-- THE RECORDS follows --

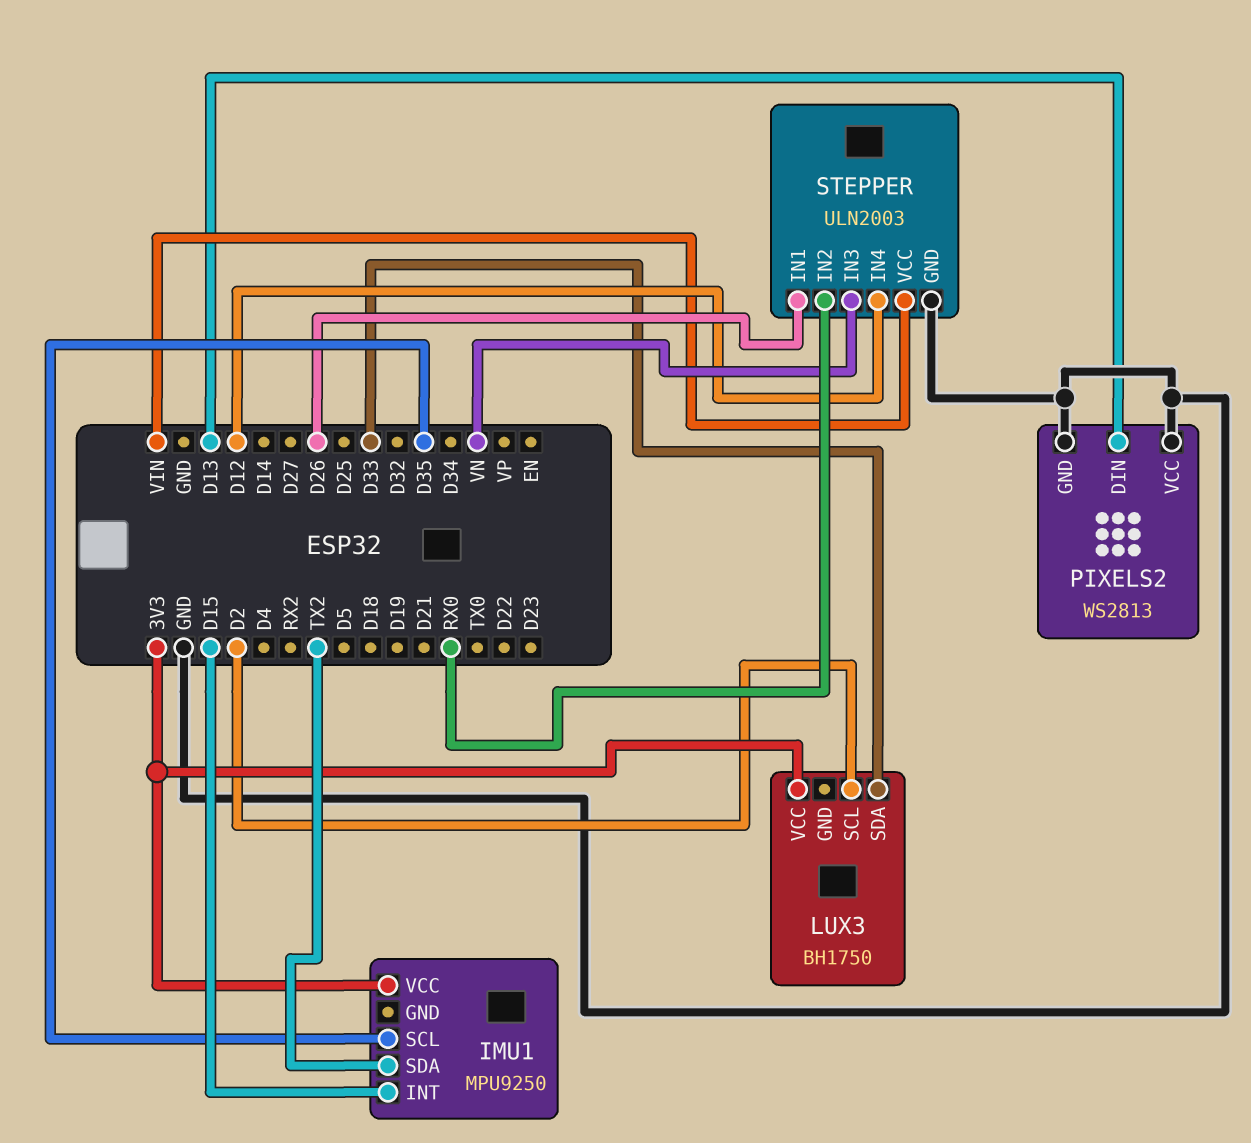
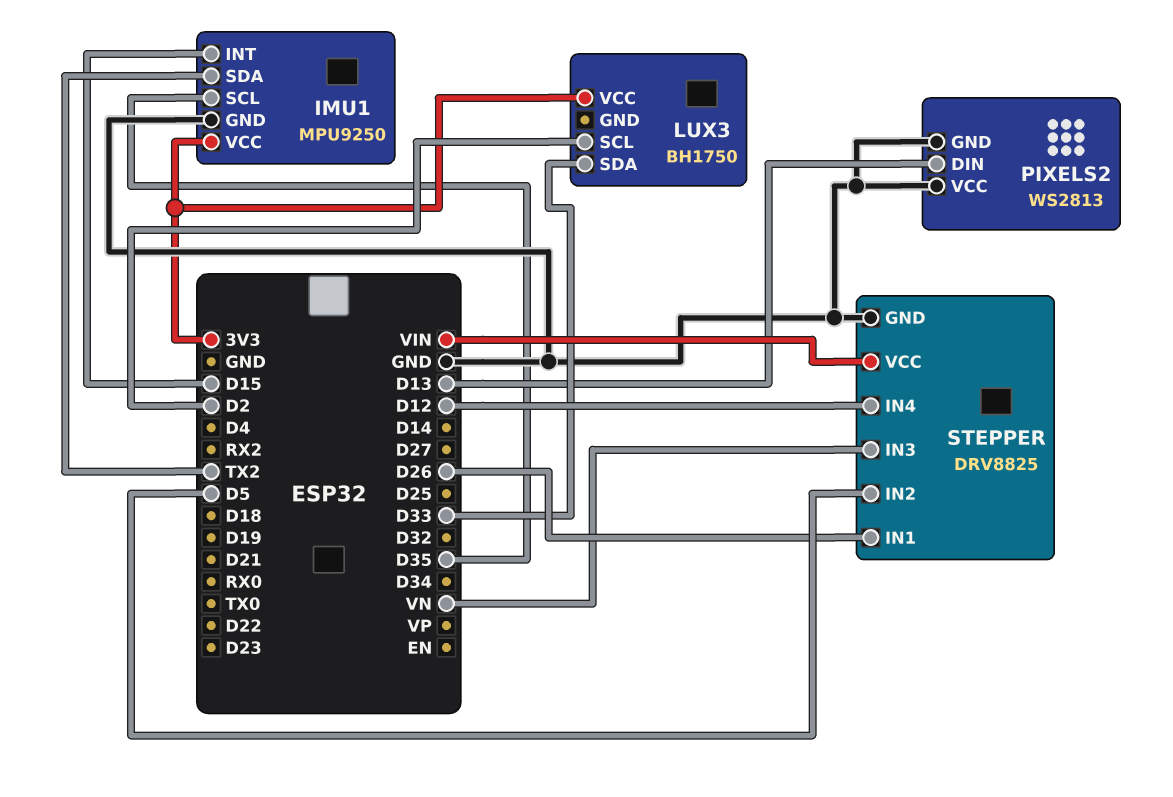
IMU1 pin GND: none -> GND
STEPPER: ULN2003 -> DRV8825
STEPPER pin IN2: RX0 -> D5

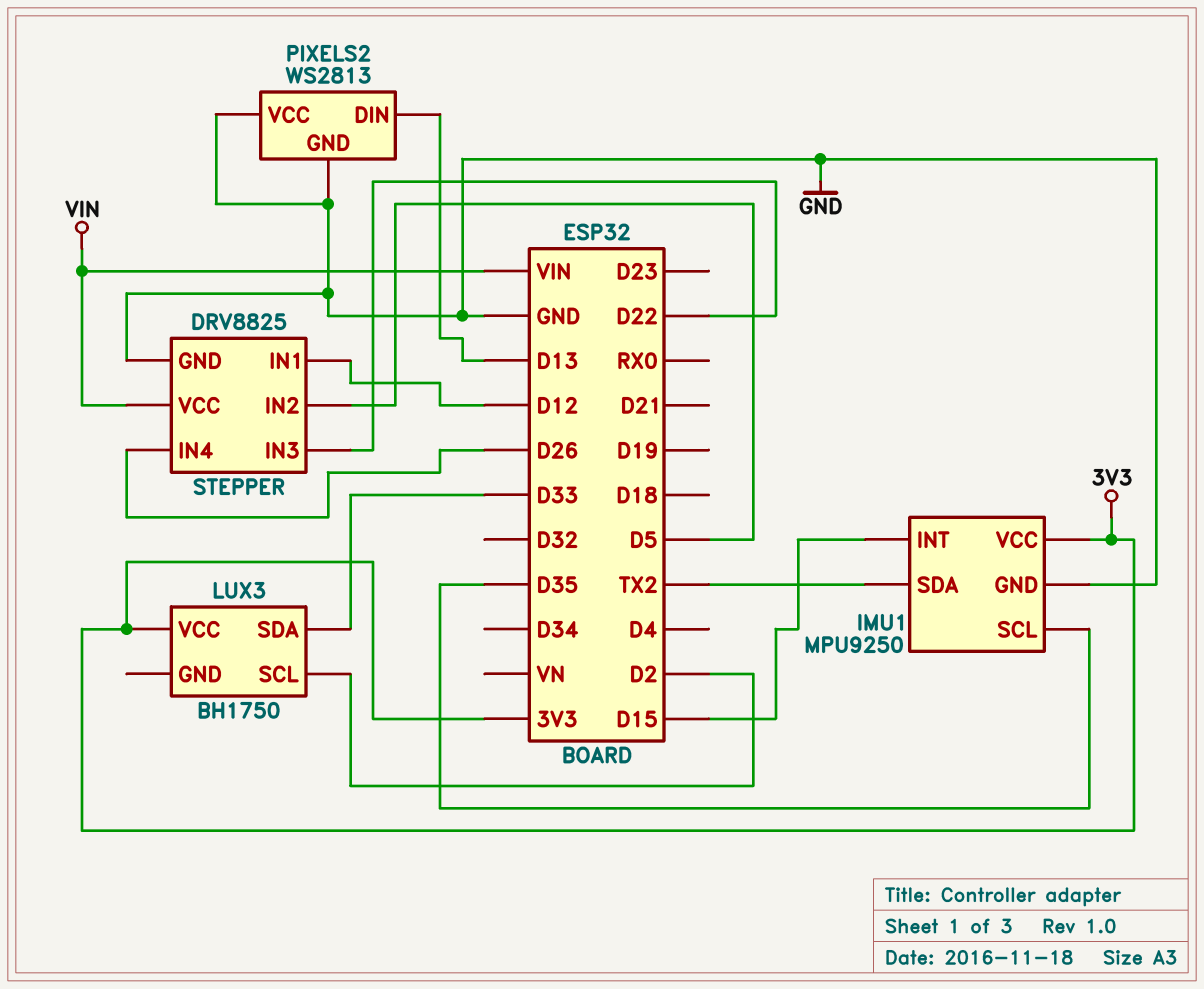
STEPPER pin IN1: D26 -> D12
STEPPER pin IN3: VN -> D22
STEPPER pin IN4: D12 -> D26

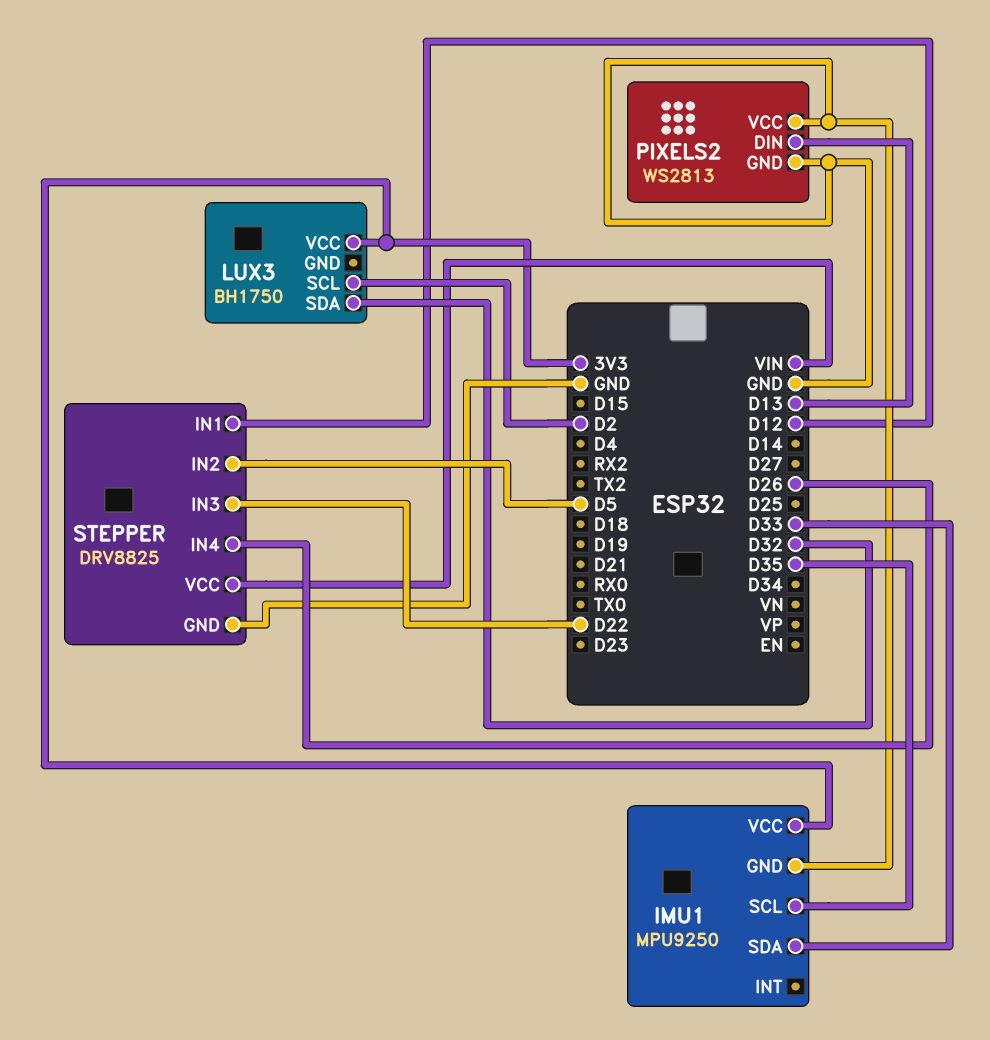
IMU1 pin INT: D15 -> none
IMU1 pin SDA: TX2 -> D33
LUX3 pin SDA: D33 -> D32

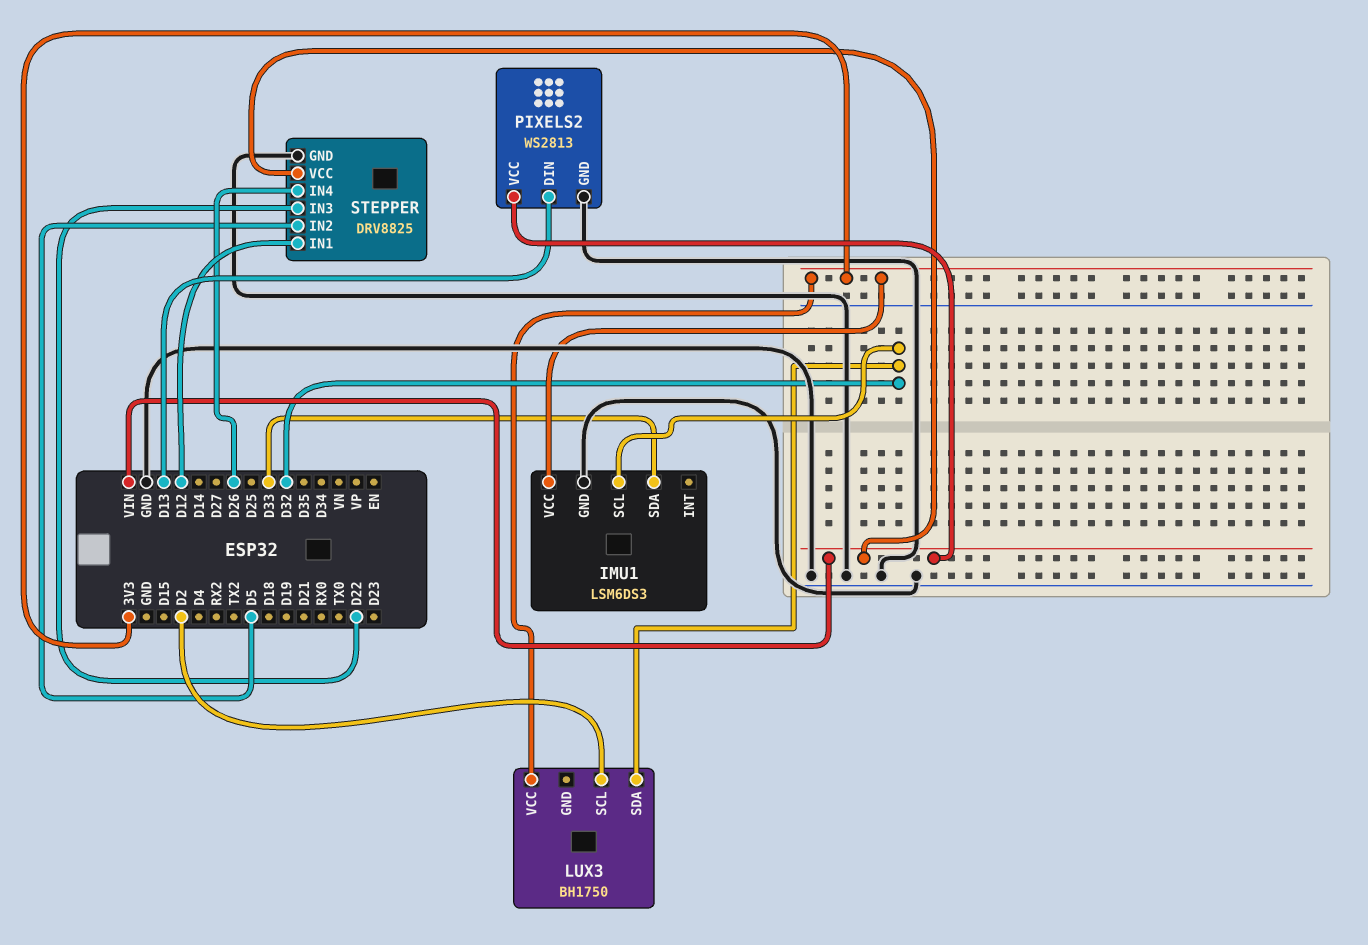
IMU1: MPU9250 -> LSM6DS3
IMU1 pin SCL: D35 -> D32
PIXELS2 pin VCC: GND -> VIN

-- THE RECORDS concluded --

How many lines of these entries contain the string "STEPPER"? Reply with the number alone.

5